▶ **Activity**
Write out exactly the lines of the entries below, from the first through the line containing "white clock: 3 -> 4", and nothing beyond them.

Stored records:

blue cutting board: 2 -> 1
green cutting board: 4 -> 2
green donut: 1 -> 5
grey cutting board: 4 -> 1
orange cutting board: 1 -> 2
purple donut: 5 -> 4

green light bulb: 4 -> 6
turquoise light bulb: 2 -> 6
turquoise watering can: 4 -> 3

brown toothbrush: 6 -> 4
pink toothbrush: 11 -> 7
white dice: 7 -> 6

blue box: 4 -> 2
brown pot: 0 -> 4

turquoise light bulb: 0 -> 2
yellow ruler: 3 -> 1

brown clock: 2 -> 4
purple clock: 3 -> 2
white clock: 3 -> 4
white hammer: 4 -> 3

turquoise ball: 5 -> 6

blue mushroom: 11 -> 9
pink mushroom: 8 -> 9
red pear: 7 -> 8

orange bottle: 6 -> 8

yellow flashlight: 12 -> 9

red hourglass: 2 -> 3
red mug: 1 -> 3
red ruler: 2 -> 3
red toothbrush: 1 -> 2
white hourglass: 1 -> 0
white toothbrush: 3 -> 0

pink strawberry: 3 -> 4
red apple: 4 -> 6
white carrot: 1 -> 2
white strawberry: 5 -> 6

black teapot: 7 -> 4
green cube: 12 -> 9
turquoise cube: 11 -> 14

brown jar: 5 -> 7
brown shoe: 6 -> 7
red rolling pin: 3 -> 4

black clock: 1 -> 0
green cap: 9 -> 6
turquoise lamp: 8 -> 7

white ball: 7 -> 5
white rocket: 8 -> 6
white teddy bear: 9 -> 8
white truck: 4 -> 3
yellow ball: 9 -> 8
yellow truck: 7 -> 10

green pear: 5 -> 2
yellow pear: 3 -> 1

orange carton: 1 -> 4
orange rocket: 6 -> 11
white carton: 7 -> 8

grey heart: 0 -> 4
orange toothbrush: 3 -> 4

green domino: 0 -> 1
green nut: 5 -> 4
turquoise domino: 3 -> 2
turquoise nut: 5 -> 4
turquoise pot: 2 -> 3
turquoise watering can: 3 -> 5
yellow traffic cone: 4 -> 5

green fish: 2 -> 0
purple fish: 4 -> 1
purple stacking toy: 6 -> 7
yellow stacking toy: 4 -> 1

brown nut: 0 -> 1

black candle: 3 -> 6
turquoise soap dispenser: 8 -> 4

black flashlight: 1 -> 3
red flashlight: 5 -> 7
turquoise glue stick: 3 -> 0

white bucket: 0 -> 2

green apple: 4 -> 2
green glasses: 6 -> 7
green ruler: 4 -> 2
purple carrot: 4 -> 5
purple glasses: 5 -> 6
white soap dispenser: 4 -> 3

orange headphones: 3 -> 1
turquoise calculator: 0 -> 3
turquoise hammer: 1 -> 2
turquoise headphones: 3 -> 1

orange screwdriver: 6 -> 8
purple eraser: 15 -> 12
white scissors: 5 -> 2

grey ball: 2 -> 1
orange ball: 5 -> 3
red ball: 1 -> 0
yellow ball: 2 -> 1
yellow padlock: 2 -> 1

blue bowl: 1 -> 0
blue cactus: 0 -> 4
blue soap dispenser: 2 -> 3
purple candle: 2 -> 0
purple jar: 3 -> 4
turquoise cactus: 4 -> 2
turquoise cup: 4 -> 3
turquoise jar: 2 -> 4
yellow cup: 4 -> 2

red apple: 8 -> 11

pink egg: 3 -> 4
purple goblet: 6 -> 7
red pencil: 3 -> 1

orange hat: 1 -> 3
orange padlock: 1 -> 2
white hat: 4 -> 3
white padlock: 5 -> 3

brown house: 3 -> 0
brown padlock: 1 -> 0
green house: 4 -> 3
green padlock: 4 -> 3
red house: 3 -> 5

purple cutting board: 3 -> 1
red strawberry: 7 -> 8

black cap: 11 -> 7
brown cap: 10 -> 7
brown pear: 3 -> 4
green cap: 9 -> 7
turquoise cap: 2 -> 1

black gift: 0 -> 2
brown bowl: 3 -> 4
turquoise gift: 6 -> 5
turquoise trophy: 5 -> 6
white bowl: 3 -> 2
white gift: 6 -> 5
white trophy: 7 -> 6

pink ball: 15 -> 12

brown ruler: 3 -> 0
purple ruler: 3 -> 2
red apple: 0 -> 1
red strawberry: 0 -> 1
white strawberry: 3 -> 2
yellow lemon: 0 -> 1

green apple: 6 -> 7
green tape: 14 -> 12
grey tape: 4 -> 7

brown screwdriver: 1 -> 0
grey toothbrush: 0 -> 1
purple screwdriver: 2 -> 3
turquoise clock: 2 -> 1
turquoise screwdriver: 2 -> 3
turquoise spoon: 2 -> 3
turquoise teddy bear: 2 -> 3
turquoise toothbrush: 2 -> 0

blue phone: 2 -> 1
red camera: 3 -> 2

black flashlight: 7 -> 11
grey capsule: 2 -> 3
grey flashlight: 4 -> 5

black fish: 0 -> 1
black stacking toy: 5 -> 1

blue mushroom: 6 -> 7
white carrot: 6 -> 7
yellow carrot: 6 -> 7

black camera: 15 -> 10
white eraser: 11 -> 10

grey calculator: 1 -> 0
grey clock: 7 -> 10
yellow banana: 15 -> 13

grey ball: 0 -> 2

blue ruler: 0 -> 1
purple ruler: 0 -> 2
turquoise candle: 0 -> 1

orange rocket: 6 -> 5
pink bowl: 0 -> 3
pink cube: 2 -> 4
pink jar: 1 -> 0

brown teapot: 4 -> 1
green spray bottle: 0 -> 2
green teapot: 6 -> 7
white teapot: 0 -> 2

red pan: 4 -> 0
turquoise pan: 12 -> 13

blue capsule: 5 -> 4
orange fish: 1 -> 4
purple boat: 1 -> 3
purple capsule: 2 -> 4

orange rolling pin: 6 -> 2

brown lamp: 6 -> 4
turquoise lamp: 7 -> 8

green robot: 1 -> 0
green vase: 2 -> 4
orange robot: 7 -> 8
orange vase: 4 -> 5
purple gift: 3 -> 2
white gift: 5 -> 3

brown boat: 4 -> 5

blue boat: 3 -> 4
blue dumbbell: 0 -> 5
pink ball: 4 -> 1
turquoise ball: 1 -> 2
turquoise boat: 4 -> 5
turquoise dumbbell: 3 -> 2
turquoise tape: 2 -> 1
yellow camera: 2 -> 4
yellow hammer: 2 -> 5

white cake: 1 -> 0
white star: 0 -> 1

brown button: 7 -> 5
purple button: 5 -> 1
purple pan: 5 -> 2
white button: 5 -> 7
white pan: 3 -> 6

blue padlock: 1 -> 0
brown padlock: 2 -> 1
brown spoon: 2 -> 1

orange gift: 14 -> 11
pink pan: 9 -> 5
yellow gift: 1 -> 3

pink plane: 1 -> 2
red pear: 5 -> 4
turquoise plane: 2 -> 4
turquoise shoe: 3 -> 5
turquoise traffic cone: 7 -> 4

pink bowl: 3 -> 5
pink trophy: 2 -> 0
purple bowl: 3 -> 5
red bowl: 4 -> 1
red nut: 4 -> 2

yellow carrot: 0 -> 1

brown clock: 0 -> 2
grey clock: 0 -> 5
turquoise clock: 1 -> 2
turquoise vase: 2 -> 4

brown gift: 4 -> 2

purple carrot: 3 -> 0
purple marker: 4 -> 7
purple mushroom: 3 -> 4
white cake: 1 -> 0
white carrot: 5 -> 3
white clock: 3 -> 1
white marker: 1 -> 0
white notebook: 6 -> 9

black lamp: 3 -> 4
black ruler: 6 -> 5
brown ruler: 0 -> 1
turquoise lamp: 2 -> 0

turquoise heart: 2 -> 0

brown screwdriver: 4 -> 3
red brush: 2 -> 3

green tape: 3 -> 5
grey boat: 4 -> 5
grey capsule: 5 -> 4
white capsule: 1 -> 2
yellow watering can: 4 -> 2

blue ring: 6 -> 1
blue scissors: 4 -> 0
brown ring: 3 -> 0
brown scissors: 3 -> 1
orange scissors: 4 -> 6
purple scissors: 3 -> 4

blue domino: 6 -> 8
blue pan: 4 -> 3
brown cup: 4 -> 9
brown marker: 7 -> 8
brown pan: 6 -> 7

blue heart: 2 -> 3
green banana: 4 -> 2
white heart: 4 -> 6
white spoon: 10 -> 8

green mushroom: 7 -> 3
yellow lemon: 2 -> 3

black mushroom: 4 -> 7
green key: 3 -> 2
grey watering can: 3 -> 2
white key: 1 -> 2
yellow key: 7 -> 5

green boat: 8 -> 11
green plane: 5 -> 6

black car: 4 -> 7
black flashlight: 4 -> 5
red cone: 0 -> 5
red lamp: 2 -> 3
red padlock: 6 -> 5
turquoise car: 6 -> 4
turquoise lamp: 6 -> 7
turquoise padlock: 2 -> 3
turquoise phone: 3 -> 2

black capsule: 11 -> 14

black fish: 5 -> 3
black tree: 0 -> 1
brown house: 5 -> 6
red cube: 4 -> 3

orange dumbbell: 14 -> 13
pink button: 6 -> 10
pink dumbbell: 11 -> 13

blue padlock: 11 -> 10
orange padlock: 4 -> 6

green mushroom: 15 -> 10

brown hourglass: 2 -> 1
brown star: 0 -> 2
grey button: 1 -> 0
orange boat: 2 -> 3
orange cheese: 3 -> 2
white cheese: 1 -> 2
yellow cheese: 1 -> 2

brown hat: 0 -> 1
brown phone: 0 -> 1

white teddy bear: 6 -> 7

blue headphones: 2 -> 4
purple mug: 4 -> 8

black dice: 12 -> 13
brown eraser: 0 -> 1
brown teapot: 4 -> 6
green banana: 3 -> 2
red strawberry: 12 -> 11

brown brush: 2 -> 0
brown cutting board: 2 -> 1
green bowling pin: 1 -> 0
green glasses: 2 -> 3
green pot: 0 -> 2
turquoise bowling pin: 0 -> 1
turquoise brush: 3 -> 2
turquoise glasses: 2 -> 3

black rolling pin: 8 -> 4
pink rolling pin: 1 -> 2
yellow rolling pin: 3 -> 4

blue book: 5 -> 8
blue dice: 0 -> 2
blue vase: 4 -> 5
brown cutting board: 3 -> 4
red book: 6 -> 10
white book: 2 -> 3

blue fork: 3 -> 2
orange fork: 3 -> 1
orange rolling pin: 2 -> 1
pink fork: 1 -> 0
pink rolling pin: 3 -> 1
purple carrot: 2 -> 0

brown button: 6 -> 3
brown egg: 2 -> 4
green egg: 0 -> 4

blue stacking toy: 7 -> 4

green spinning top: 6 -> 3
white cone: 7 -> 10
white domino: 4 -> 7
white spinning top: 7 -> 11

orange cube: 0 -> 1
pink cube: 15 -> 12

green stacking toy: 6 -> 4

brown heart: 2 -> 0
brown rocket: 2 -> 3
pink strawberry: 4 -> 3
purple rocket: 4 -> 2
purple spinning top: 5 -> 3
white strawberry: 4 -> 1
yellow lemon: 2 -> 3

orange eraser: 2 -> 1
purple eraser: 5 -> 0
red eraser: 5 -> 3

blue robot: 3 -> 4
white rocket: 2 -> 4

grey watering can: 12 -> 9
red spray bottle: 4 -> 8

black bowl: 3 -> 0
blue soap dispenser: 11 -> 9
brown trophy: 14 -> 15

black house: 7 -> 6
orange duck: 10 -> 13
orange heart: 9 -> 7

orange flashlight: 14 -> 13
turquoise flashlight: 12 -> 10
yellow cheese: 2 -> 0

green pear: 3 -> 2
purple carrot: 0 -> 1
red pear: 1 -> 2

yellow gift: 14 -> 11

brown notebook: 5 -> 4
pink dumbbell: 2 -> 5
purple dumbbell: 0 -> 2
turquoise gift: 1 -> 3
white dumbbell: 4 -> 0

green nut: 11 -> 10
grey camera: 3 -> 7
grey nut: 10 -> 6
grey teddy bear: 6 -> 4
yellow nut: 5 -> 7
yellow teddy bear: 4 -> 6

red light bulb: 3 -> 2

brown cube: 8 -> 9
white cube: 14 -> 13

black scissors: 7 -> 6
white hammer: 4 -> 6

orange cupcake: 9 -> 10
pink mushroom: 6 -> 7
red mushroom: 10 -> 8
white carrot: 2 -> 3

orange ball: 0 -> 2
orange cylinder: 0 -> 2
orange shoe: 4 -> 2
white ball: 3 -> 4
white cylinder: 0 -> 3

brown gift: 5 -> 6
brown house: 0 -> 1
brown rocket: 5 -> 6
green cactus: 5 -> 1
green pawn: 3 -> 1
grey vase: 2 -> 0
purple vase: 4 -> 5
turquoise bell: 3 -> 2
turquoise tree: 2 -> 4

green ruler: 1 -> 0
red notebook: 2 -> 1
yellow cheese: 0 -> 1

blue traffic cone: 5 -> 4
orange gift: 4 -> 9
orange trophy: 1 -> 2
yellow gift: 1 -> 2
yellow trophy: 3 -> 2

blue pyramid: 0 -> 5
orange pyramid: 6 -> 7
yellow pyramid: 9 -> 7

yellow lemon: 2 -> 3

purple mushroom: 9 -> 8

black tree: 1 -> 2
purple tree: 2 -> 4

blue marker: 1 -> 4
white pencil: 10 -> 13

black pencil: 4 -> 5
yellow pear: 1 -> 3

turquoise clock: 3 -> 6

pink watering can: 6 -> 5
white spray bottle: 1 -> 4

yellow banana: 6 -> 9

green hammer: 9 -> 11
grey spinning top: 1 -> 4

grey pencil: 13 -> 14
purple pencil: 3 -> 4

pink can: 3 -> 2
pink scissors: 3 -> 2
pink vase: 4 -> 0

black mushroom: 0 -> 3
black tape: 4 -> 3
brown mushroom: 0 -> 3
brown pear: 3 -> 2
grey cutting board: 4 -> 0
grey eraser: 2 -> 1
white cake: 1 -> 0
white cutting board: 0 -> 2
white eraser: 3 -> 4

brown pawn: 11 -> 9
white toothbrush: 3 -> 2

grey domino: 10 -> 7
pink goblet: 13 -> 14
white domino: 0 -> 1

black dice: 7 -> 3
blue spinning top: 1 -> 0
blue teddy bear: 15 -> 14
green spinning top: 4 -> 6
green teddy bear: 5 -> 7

▶ **Exercise answer**
blue cutting board: 2 -> 1
green cutting board: 4 -> 2
green donut: 1 -> 5
grey cutting board: 4 -> 1
orange cutting board: 1 -> 2
purple donut: 5 -> 4

green light bulb: 4 -> 6
turquoise light bulb: 2 -> 6
turquoise watering can: 4 -> 3

brown toothbrush: 6 -> 4
pink toothbrush: 11 -> 7
white dice: 7 -> 6

blue box: 4 -> 2
brown pot: 0 -> 4

turquoise light bulb: 0 -> 2
yellow ruler: 3 -> 1

brown clock: 2 -> 4
purple clock: 3 -> 2
white clock: 3 -> 4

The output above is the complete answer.